Assignment:
In the entries that follow, the lines from the line containing "none -> yellow 1x2 brick [280,242,350,313]" up to and including the line containing "green 1x4 brick" must be copied exactly, with pictures omitted.

━━━━

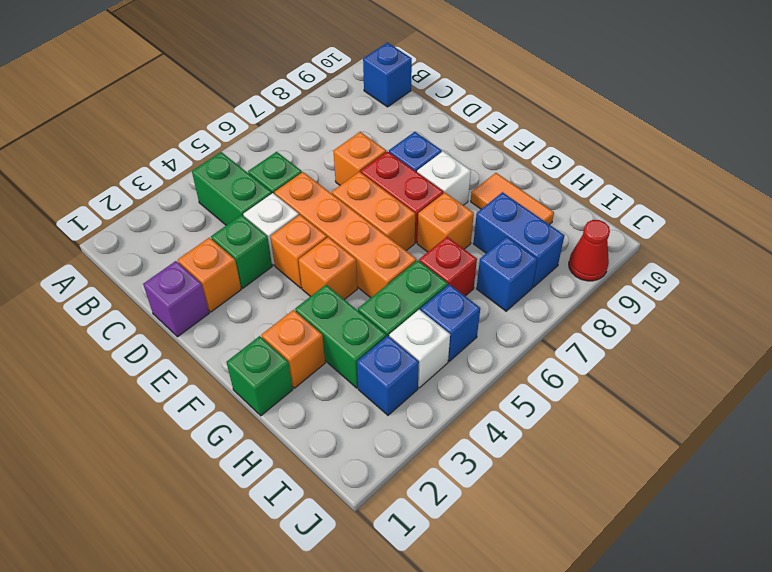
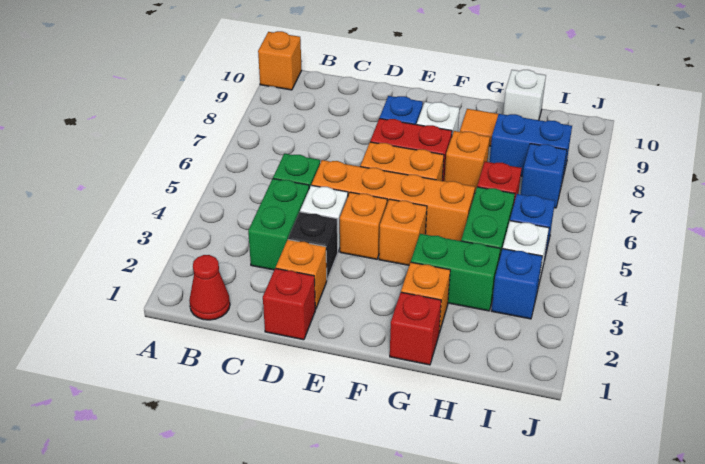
green 1x2 brick [192,152,272,225] -> green 1x2 brick turned to [248,179,309,270]
blue 1x1 brick [363,43,412,107] -> none
purple 1x1 brick [143,261,209,337] -> red 1x1 brick [263,268,315,340]
green 1x1 brick [211,215,272,288] -> black 1x1 brick [288,212,338,279]
orange 1x1 brick [334,132,386,185] -> orange 1x1 brick moved to [258,31,302,90]
green 1x1 brick [227,336,293,416] -> red 1x1 brick [390,292,441,365]
none -> white 1x1 brick [503,70,546,120]
red 1x1 cone [569,220,610,281] -> red 1x1 cone moved to [189,255,230,320]

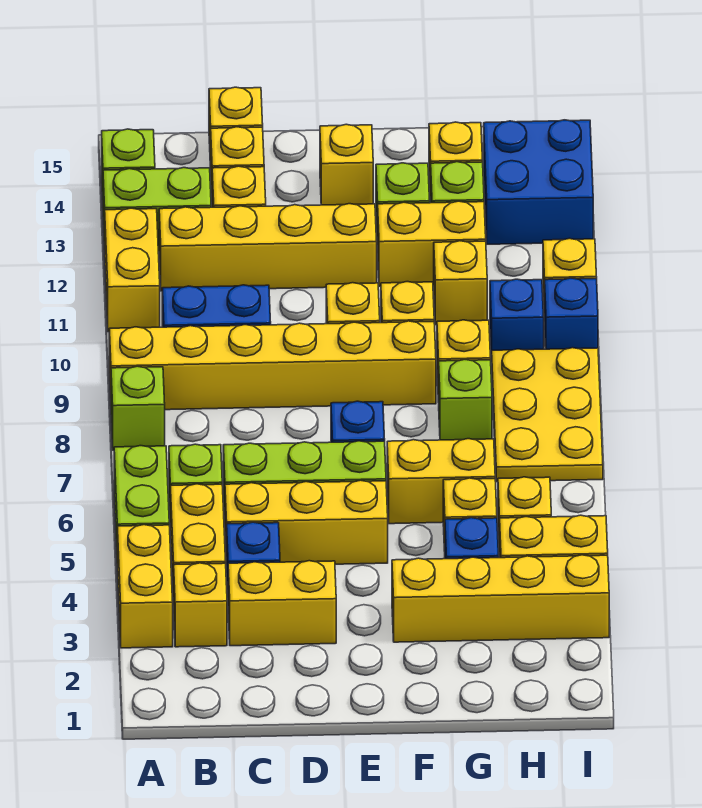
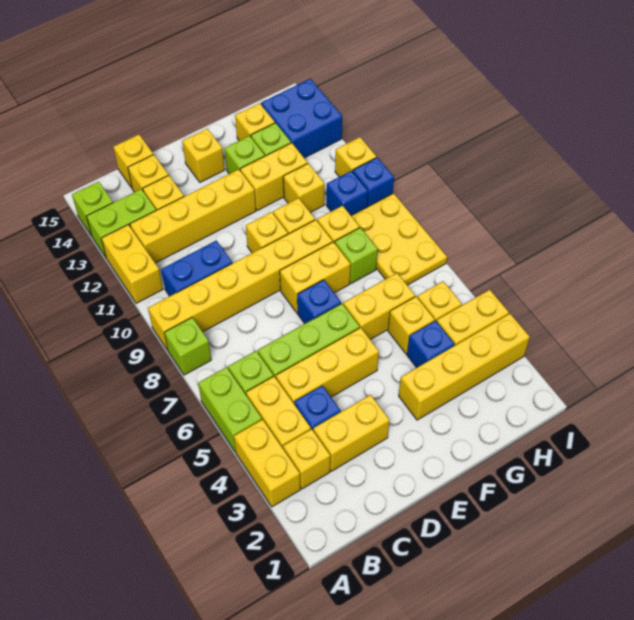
none -> yellow 1x2 brick [280,242,350,313]

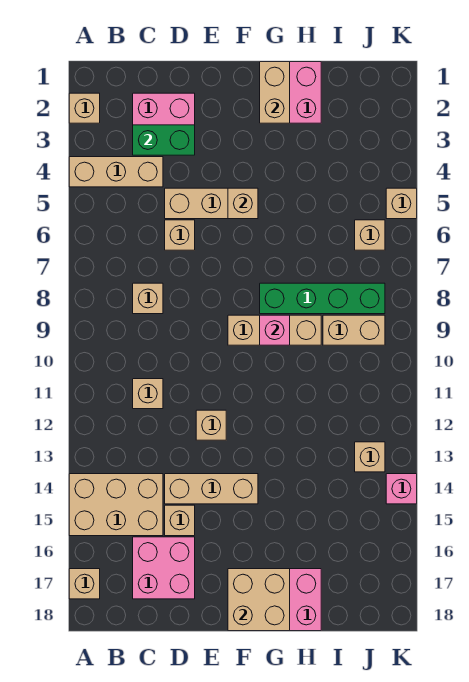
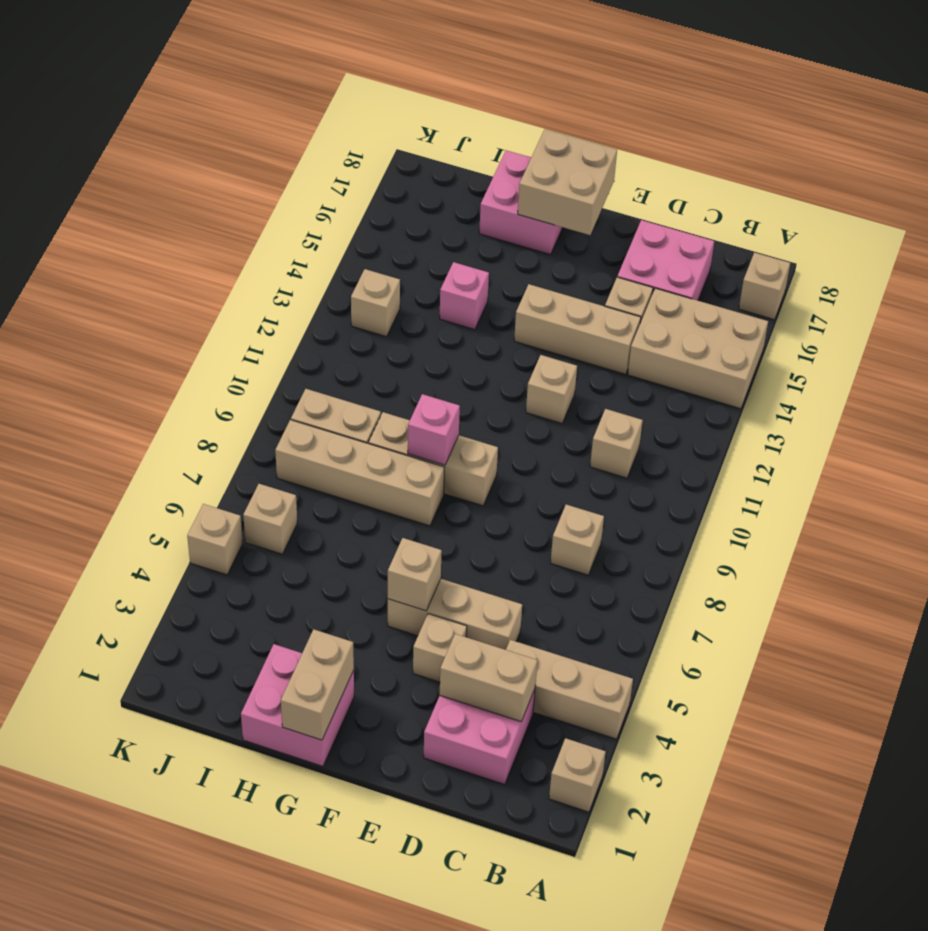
green 1x2 brick [133,125,195,155] -> tan 1x2 brick [440,634,538,722]
tan 1x1 brick [165,220,195,250] -> tan 1x1 brick moved to [413,614,467,682]
green 1x4 brick [260,283,385,314] -> tan 1x4 brick [275,420,444,526]
pink 1x1 brick [386,474,417,504] -> pink 1x1 brick moved to [440,262,489,330]

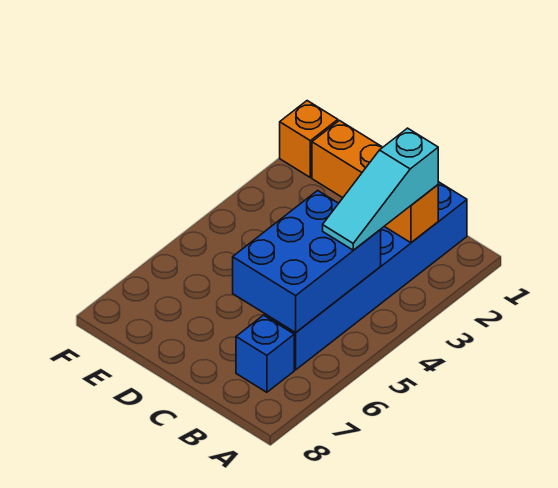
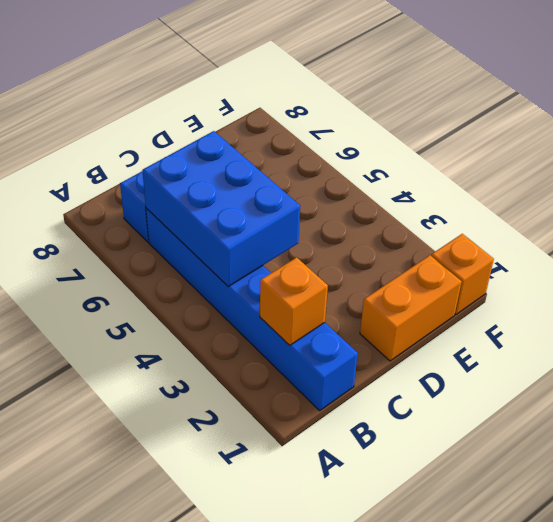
cyan 1x3 slope [323,128,438,250] -> none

━━━━

Response area:
none -> yellow 1x2 brick [280,242,350,313]

green 1x2 brick [133,125,195,155] -> tan 1x2 brick [440,634,538,722]
tan 1x1 brick [165,220,195,250] -> tan 1x1 brick moved to [413,614,467,682]
green 1x4 brick [260,283,385,314] -> tan 1x4 brick [275,420,444,526]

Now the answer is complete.